▶ [DATA SEGMENT]:
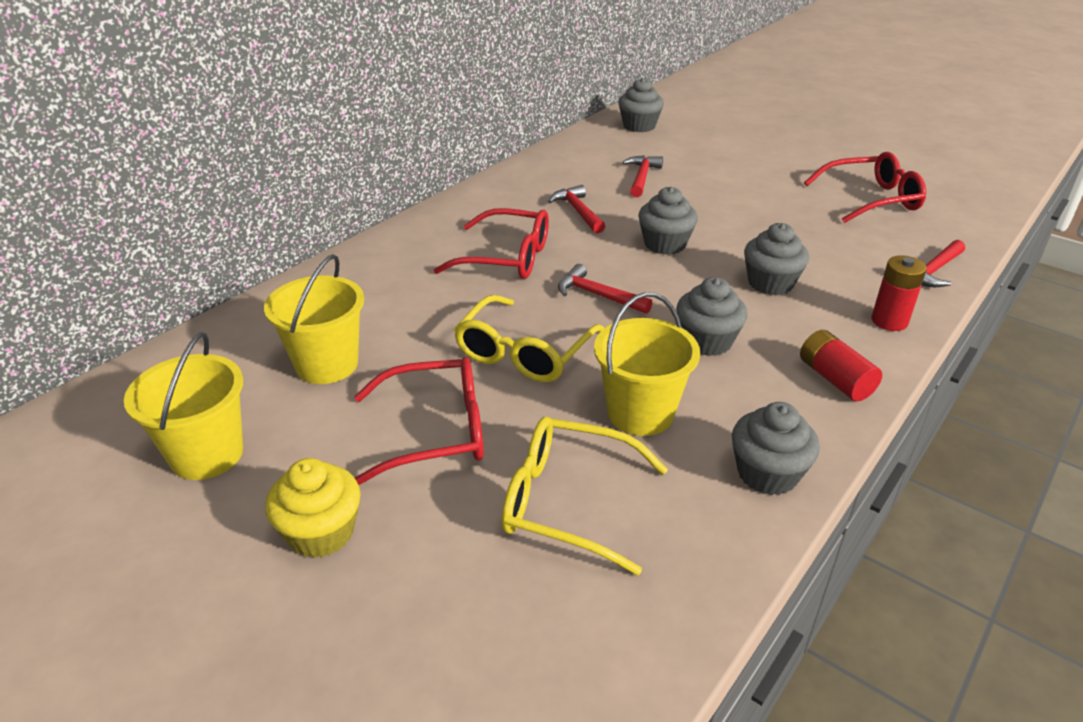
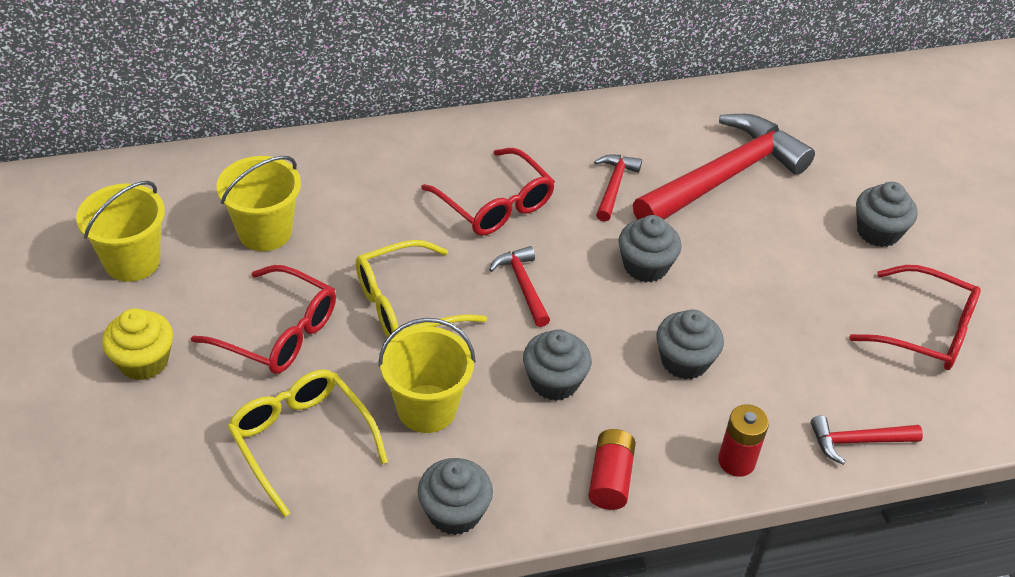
camera: 35 degrees right, 10 degrees up
(639, 126) = (808, 107): grey cupcake -> grey cupcake (878, 232)
(641, 177) = (724, 177): red hammer -> red hammer, size x2.21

▶ [YOUR OBJECTIVE]:
Only the lines from the one that contains "(639, 126) = (808, 107): grey" to the end of the data should be output, exactly as they appear.

▶ [EXERCISE OUTPUT]:
(639, 126) = (808, 107): grey cupcake -> grey cupcake (878, 232)
(641, 177) = (724, 177): red hammer -> red hammer, size x2.21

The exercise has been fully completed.